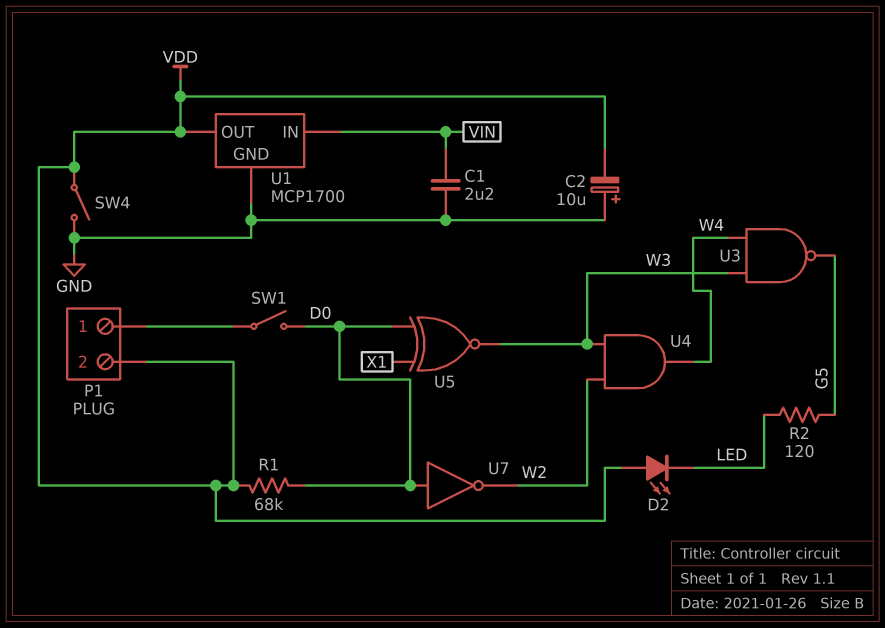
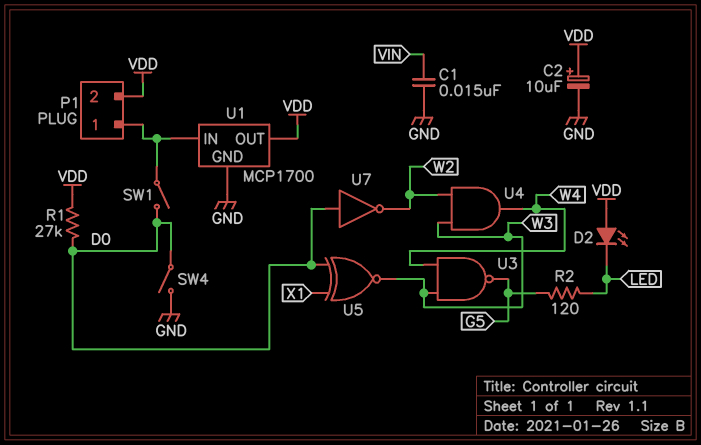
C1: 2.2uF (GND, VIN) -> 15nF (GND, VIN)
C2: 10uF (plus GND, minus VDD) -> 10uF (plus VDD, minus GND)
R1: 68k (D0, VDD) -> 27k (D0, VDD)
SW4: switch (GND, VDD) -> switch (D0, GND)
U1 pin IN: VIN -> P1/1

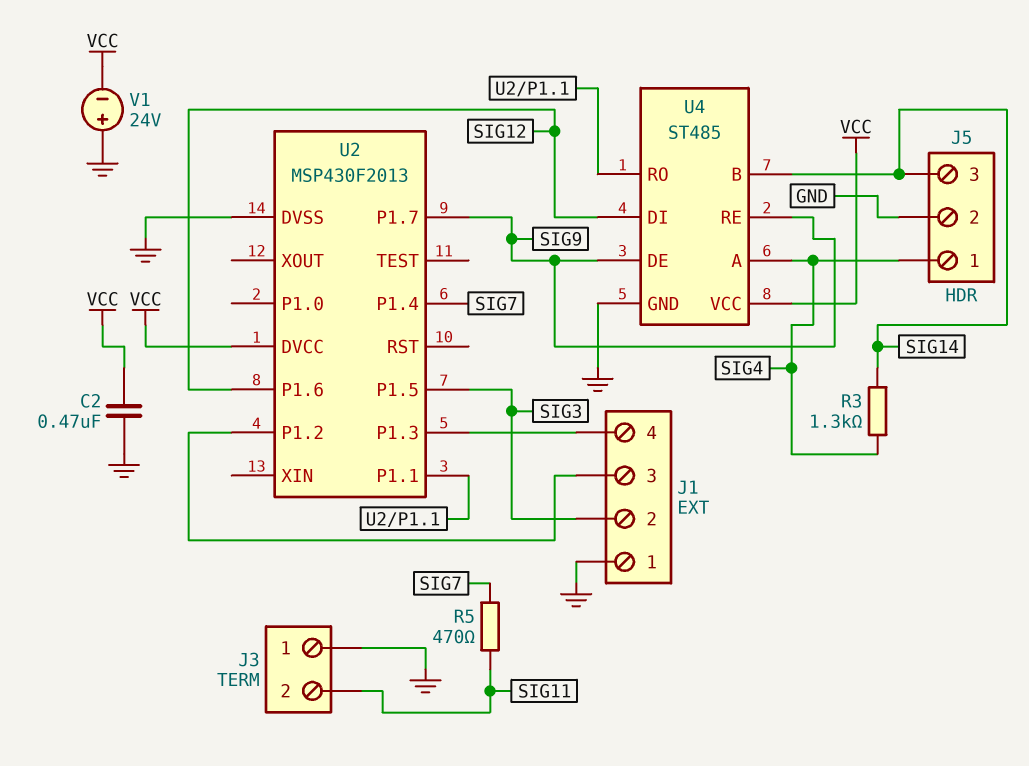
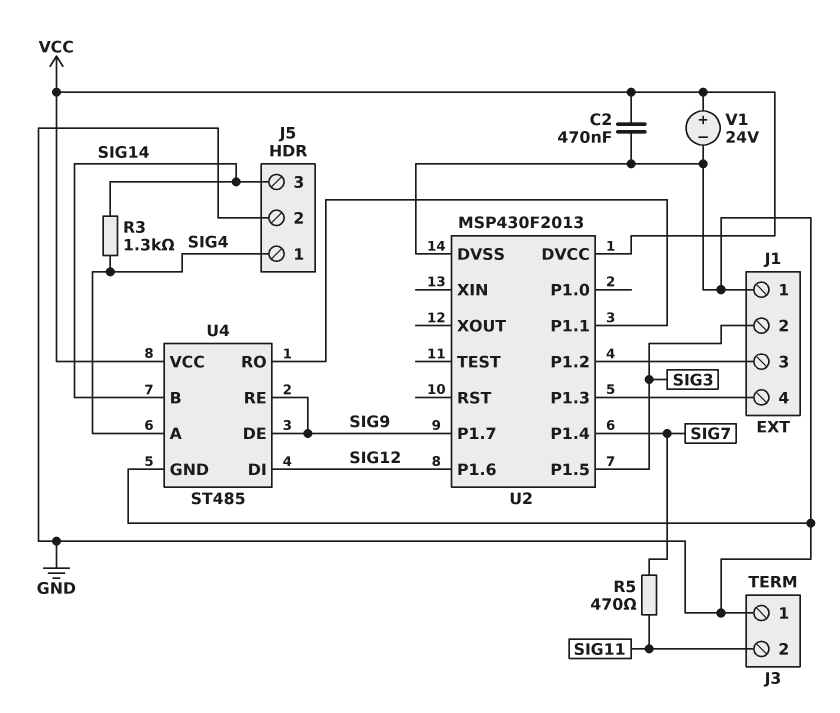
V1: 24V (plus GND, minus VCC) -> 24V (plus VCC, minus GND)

□ □ □

• Aim of the task: Check each line above for the string "minus" and copy every line that has it.

• Your solution:
C2: 10uF (plus GND, minus VDD) -> 10uF (plus VDD, minus GND)
V1: 24V (plus GND, minus VCC) -> 24V (plus VCC, minus GND)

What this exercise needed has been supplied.